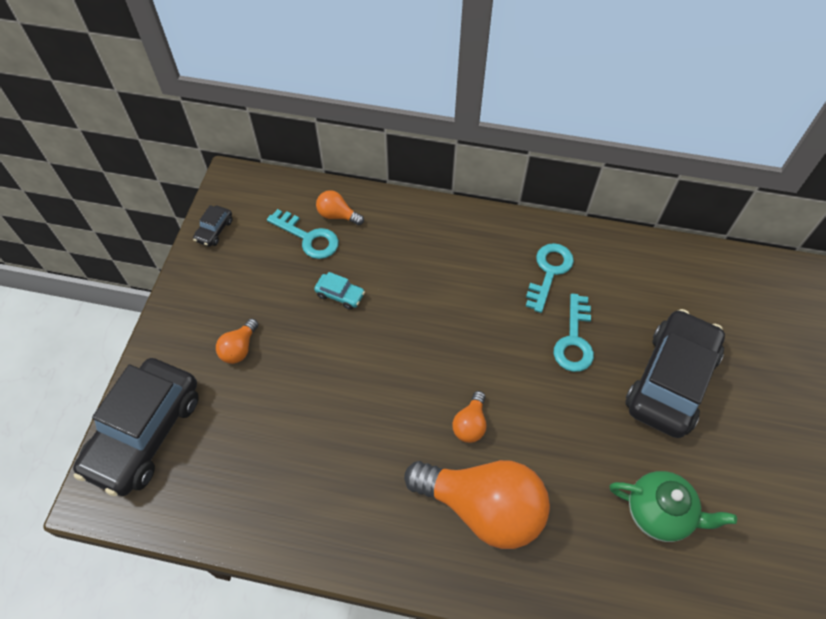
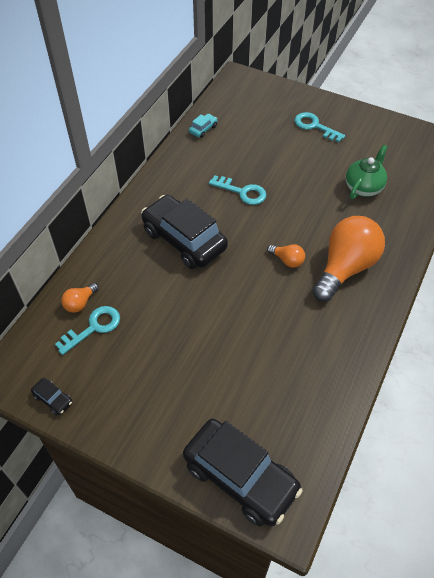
camera: 75 degrees left, 5 degrees down
(239, 348) = (183, 394): orange light bulb -> none
(340, 295) = (158, 315): turquoise car -> turquoise car (203, 129)
(549, 272) = (186, 190): turquoise key -> turquoise key (315, 126)
(670, 381) = (284, 157): black car -> black car (184, 240)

------------------------------------------------

> PROBLEM DESCRIPTION: Make an exact copy of the listing above, omitting the pictures.

> WRITTEN ANSWER:
camera: 75 degrees left, 5 degrees down
(239, 348) = (183, 394): orange light bulb -> none
(340, 295) = (158, 315): turquoise car -> turquoise car (203, 129)
(549, 272) = (186, 190): turquoise key -> turquoise key (315, 126)
(670, 381) = (284, 157): black car -> black car (184, 240)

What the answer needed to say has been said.